■ **Task to complete**:
If a line in the listing below has the string "degrees", copy it out.

■ **Given entries**:

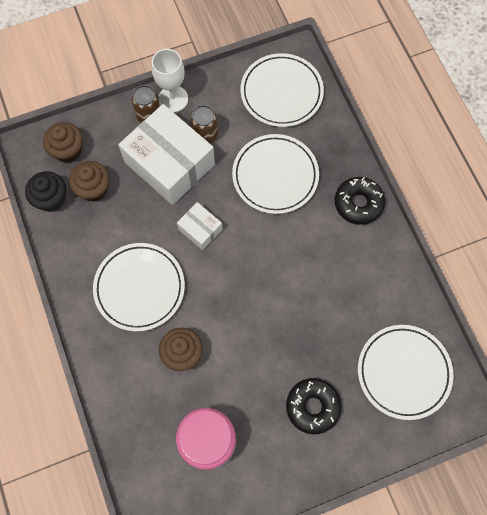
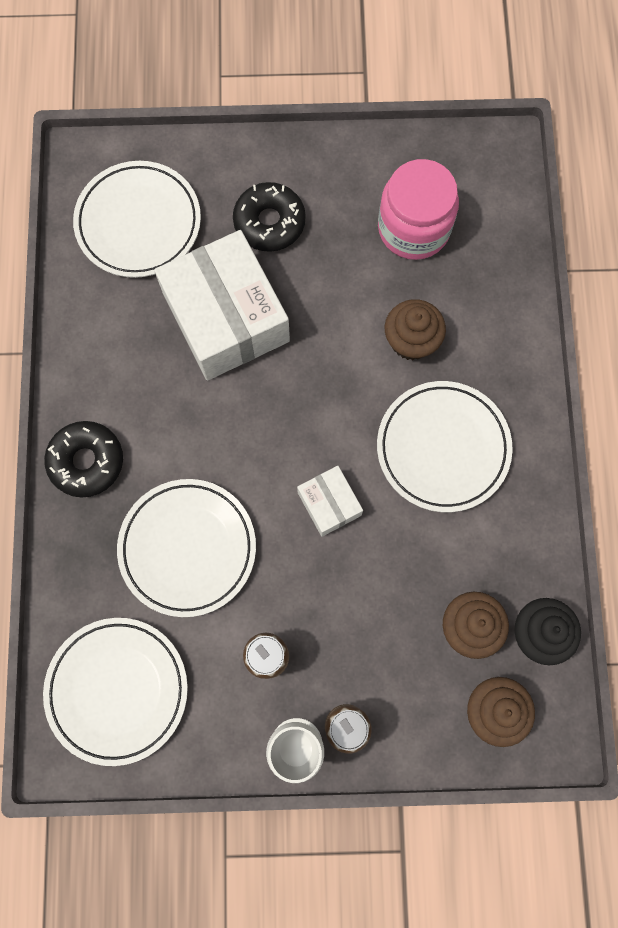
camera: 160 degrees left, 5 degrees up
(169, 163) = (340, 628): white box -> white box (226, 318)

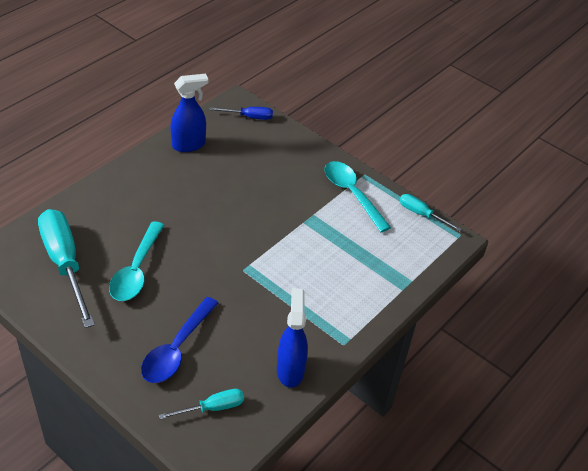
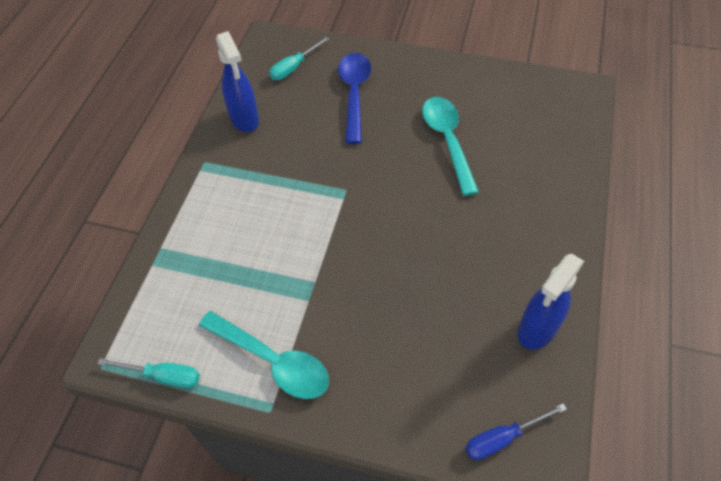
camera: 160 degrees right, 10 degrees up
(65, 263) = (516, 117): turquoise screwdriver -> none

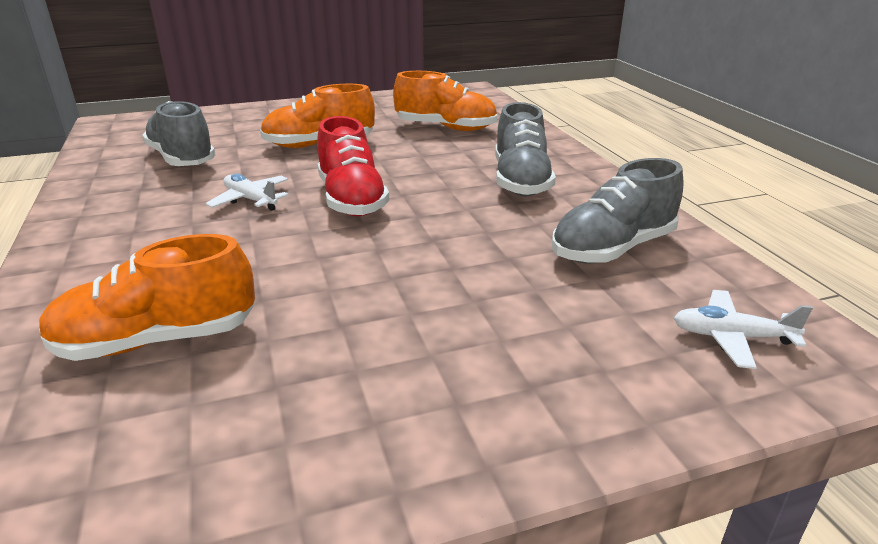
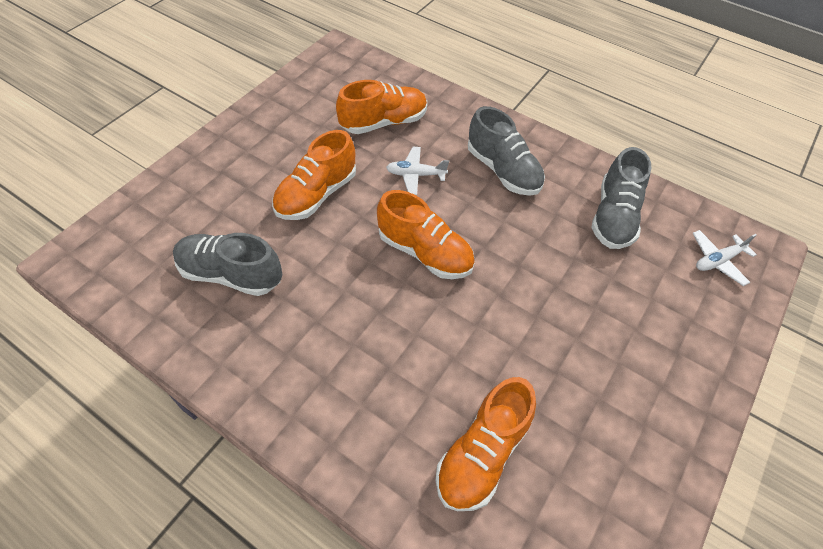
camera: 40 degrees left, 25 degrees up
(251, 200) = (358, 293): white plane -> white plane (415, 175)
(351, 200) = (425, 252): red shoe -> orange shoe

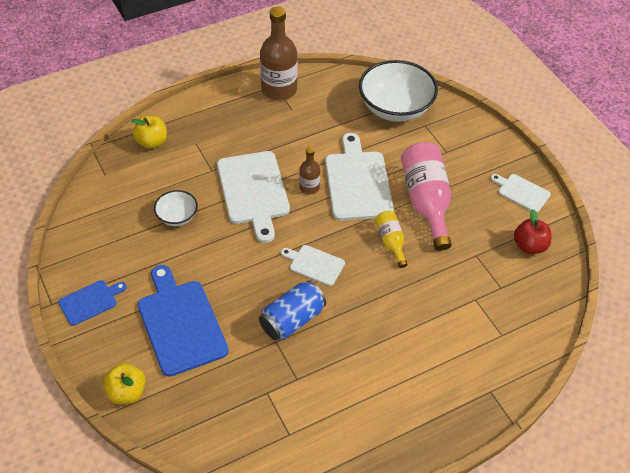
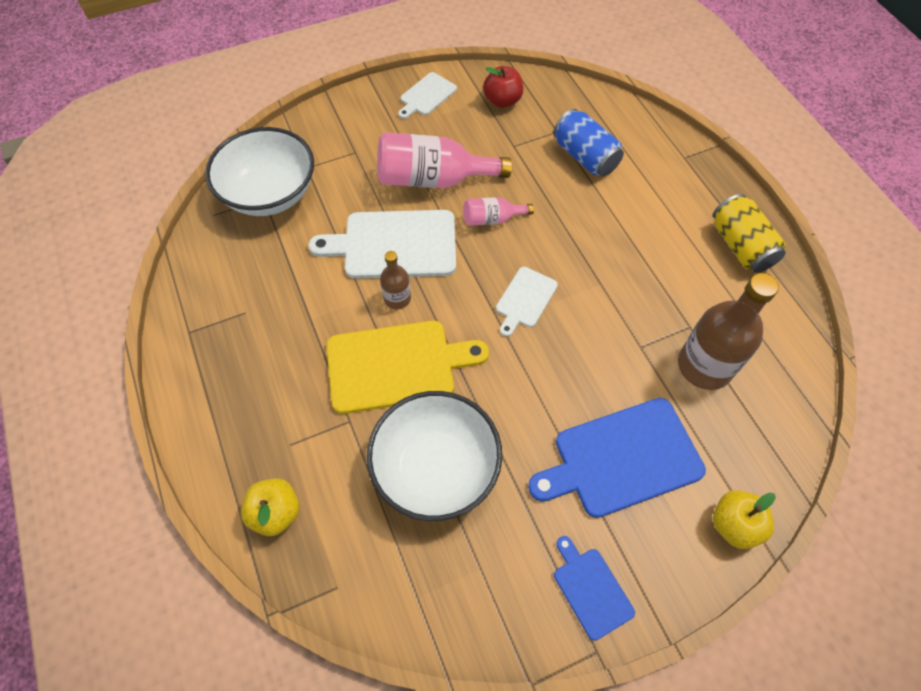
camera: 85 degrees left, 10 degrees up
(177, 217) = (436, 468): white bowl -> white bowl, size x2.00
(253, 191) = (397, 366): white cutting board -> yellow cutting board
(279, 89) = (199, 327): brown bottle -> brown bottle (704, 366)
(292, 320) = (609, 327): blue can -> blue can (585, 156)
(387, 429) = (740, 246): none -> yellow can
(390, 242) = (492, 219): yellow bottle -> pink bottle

■ **Response**:
camera: 160 degrees left, 5 degrees up
camera: 160 degrees right, 10 degrees up
camera: 40 degrees left, 25 degrees up
camera: 85 degrees left, 10 degrees up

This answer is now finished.